→ **Dataset content**:

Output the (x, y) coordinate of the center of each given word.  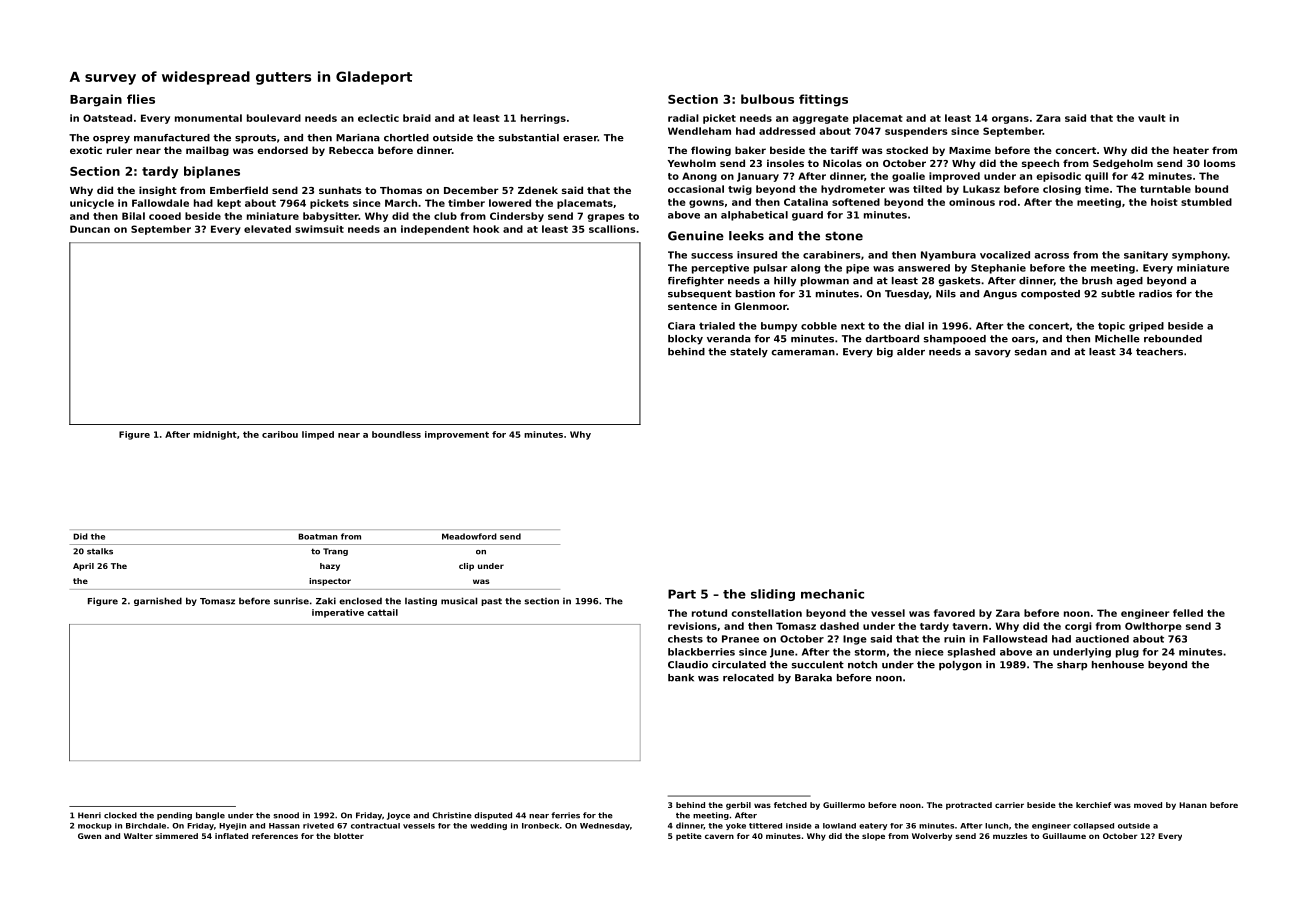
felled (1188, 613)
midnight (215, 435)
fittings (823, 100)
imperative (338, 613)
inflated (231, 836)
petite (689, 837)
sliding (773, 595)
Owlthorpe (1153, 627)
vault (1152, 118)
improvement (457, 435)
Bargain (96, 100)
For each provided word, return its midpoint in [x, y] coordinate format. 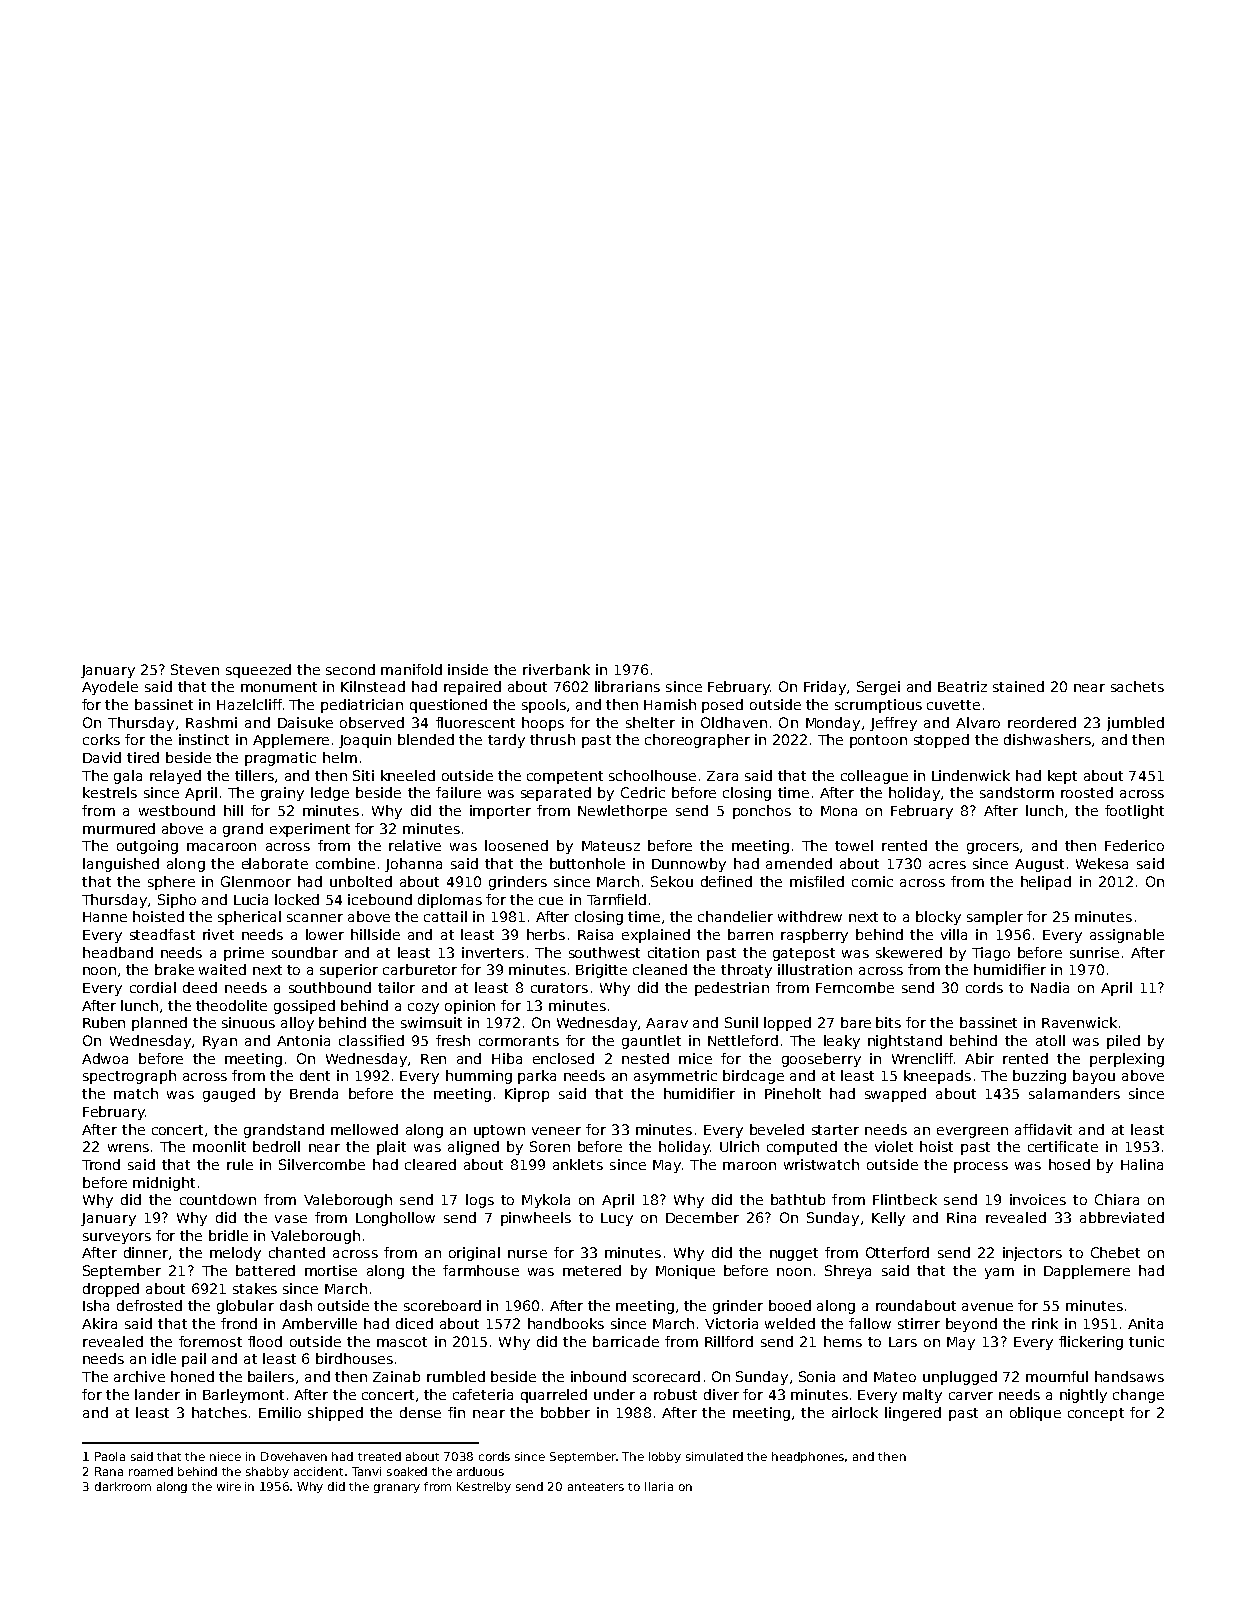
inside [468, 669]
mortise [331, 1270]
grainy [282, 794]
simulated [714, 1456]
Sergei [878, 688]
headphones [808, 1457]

→ **Stated problem**:
Rewrite every line of the records, requests included, starting at the first line and ending at the line containing "inside [468, 669]", with 117 added to each x and y value in the answer coordinates. Leave the pictures out.

→ **Result for this exercise**:
Output the (x, y) coordinate of the center of each given word.  
felled (1305, 730)
midnight (332, 552)
fittings (940, 217)
imperative (455, 730)
inflated (348, 953)
petite (806, 954)
sliding (890, 712)
Owlthorpe (1270, 744)
vault (1269, 235)
improvement (574, 552)
Bargain (213, 217)
For each provided word, return its midpoint in [x, y] coordinate format. 
inside [585, 786]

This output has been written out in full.